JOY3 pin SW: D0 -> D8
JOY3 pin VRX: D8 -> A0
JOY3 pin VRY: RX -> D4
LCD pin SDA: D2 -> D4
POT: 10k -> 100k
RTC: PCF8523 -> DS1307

---

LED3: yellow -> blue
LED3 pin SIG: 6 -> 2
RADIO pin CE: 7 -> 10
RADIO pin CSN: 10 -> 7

_TASK DESCRIPTION_:
Beginning at the line with "JOY3 pin SW: D0 -> D8" and ending at the line with "RTC: PCF8523 -> DS1307", reproduce each line of the data above exactly, and add no other lines.

_ANSWER BELOW_:
JOY3 pin SW: D0 -> D8
JOY3 pin VRX: D8 -> A0
JOY3 pin VRY: RX -> D4
LCD pin SDA: D2 -> D4
POT: 10k -> 100k
RTC: PCF8523 -> DS1307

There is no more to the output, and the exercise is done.